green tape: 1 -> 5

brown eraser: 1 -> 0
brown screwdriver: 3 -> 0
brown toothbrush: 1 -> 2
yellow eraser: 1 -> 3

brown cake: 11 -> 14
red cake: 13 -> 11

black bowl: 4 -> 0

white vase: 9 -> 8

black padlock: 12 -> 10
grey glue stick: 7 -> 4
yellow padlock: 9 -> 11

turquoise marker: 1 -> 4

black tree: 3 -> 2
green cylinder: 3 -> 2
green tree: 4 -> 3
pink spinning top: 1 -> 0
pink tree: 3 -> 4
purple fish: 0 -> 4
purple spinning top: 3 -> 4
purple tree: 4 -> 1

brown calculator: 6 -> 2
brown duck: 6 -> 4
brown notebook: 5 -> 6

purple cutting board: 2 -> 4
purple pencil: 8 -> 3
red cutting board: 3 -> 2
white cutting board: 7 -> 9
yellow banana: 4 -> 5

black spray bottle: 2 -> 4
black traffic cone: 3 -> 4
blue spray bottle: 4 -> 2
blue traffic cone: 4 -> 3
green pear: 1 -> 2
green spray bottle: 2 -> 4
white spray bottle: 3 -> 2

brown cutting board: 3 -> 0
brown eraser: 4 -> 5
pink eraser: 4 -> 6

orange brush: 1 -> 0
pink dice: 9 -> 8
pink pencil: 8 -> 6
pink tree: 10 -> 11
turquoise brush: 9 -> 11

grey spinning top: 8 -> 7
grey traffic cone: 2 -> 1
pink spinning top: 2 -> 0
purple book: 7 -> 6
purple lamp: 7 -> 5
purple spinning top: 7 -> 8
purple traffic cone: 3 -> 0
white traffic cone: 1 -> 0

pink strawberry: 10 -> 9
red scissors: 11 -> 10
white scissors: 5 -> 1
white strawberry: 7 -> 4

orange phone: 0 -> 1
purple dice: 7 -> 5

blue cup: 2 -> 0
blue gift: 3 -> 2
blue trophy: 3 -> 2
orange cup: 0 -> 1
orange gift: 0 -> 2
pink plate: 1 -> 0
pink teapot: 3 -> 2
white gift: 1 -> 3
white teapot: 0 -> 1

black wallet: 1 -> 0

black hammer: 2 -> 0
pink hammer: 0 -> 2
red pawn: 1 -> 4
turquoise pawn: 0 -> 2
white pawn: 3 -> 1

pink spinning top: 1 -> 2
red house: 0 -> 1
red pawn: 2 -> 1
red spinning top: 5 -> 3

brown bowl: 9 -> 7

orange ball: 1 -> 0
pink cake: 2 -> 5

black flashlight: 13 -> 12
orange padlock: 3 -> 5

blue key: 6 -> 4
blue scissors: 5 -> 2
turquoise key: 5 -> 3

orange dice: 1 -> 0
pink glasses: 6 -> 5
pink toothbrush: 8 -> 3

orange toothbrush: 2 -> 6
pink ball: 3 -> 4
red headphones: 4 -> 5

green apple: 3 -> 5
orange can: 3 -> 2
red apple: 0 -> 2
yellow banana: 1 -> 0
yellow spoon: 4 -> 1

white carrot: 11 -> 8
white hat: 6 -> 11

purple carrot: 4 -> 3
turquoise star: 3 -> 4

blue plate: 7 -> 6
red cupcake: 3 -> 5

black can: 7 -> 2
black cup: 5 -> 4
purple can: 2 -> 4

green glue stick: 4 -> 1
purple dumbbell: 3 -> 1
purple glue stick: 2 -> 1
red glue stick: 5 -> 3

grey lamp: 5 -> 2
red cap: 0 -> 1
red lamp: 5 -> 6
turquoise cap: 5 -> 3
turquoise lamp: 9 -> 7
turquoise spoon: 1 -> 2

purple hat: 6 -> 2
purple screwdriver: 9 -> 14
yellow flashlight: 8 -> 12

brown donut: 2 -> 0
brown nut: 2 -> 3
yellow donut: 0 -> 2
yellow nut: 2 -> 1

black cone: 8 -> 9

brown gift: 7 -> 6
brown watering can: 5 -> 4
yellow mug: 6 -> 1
■ ■ ■ ■ ■ ■ ■
▶ **Task item**:
Transcribe all of the data exactly, leaving no line out.

▶ **Result below**:
green tape: 1 -> 5

brown eraser: 1 -> 0
brown screwdriver: 3 -> 0
brown toothbrush: 1 -> 2
yellow eraser: 1 -> 3

brown cake: 11 -> 14
red cake: 13 -> 11

black bowl: 4 -> 0

white vase: 9 -> 8

black padlock: 12 -> 10
grey glue stick: 7 -> 4
yellow padlock: 9 -> 11

turquoise marker: 1 -> 4

black tree: 3 -> 2
green cylinder: 3 -> 2
green tree: 4 -> 3
pink spinning top: 1 -> 0
pink tree: 3 -> 4
purple fish: 0 -> 4
purple spinning top: 3 -> 4
purple tree: 4 -> 1

brown calculator: 6 -> 2
brown duck: 6 -> 4
brown notebook: 5 -> 6

purple cutting board: 2 -> 4
purple pencil: 8 -> 3
red cutting board: 3 -> 2
white cutting board: 7 -> 9
yellow banana: 4 -> 5

black spray bottle: 2 -> 4
black traffic cone: 3 -> 4
blue spray bottle: 4 -> 2
blue traffic cone: 4 -> 3
green pear: 1 -> 2
green spray bottle: 2 -> 4
white spray bottle: 3 -> 2

brown cutting board: 3 -> 0
brown eraser: 4 -> 5
pink eraser: 4 -> 6

orange brush: 1 -> 0
pink dice: 9 -> 8
pink pencil: 8 -> 6
pink tree: 10 -> 11
turquoise brush: 9 -> 11

grey spinning top: 8 -> 7
grey traffic cone: 2 -> 1
pink spinning top: 2 -> 0
purple book: 7 -> 6
purple lamp: 7 -> 5
purple spinning top: 7 -> 8
purple traffic cone: 3 -> 0
white traffic cone: 1 -> 0

pink strawberry: 10 -> 9
red scissors: 11 -> 10
white scissors: 5 -> 1
white strawberry: 7 -> 4

orange phone: 0 -> 1
purple dice: 7 -> 5

blue cup: 2 -> 0
blue gift: 3 -> 2
blue trophy: 3 -> 2
orange cup: 0 -> 1
orange gift: 0 -> 2
pink plate: 1 -> 0
pink teapot: 3 -> 2
white gift: 1 -> 3
white teapot: 0 -> 1

black wallet: 1 -> 0

black hammer: 2 -> 0
pink hammer: 0 -> 2
red pawn: 1 -> 4
turquoise pawn: 0 -> 2
white pawn: 3 -> 1

pink spinning top: 1 -> 2
red house: 0 -> 1
red pawn: 2 -> 1
red spinning top: 5 -> 3

brown bowl: 9 -> 7

orange ball: 1 -> 0
pink cake: 2 -> 5

black flashlight: 13 -> 12
orange padlock: 3 -> 5

blue key: 6 -> 4
blue scissors: 5 -> 2
turquoise key: 5 -> 3

orange dice: 1 -> 0
pink glasses: 6 -> 5
pink toothbrush: 8 -> 3

orange toothbrush: 2 -> 6
pink ball: 3 -> 4
red headphones: 4 -> 5

green apple: 3 -> 5
orange can: 3 -> 2
red apple: 0 -> 2
yellow banana: 1 -> 0
yellow spoon: 4 -> 1

white carrot: 11 -> 8
white hat: 6 -> 11

purple carrot: 4 -> 3
turquoise star: 3 -> 4

blue plate: 7 -> 6
red cupcake: 3 -> 5

black can: 7 -> 2
black cup: 5 -> 4
purple can: 2 -> 4

green glue stick: 4 -> 1
purple dumbbell: 3 -> 1
purple glue stick: 2 -> 1
red glue stick: 5 -> 3

grey lamp: 5 -> 2
red cap: 0 -> 1
red lamp: 5 -> 6
turquoise cap: 5 -> 3
turquoise lamp: 9 -> 7
turquoise spoon: 1 -> 2

purple hat: 6 -> 2
purple screwdriver: 9 -> 14
yellow flashlight: 8 -> 12

brown donut: 2 -> 0
brown nut: 2 -> 3
yellow donut: 0 -> 2
yellow nut: 2 -> 1

black cone: 8 -> 9

brown gift: 7 -> 6
brown watering can: 5 -> 4
yellow mug: 6 -> 1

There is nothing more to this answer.